● **DATA PROVIDED**
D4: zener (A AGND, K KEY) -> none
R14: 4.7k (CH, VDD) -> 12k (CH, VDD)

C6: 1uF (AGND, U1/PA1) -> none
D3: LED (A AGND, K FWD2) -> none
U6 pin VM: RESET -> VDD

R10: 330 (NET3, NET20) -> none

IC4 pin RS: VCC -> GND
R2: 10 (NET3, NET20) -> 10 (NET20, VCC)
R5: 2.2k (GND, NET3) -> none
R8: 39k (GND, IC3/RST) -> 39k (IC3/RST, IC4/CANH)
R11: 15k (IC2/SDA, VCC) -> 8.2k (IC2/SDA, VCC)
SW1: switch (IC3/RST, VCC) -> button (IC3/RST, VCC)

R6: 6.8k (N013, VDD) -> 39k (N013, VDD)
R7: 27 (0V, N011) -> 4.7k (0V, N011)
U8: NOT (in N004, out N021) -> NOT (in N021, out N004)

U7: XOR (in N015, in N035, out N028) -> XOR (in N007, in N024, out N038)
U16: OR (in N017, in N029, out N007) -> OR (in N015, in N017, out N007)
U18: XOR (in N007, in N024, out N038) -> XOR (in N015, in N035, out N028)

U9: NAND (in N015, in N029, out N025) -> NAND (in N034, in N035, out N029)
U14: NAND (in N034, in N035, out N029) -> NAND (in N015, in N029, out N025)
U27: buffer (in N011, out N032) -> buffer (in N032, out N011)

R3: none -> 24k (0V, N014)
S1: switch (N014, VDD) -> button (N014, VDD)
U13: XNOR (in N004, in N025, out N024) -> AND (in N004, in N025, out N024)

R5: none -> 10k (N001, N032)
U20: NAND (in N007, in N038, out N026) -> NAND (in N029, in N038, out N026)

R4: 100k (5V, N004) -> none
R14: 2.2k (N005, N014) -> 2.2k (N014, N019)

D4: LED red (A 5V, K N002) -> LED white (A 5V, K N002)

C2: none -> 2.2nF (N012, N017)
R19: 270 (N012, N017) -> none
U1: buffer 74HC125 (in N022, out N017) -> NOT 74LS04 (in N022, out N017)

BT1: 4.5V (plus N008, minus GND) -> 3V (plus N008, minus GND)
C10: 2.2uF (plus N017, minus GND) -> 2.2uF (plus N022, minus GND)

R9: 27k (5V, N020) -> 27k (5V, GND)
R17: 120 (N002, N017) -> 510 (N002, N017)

● **WORK REQUIRED**
From the material above, copy exactly the lines between the line holding "R3: none -> 24k (0V, N014)" and the line holding "R14: 2.2k (N005, N014) -> 2.2k (N014, N019)", inclusive, and only those.

● **PROBLEM SOLUTION**
R3: none -> 24k (0V, N014)
S1: switch (N014, VDD) -> button (N014, VDD)
U13: XNOR (in N004, in N025, out N024) -> AND (in N004, in N025, out N024)

R5: none -> 10k (N001, N032)
U20: NAND (in N007, in N038, out N026) -> NAND (in N029, in N038, out N026)

R4: 100k (5V, N004) -> none
R14: 2.2k (N005, N014) -> 2.2k (N014, N019)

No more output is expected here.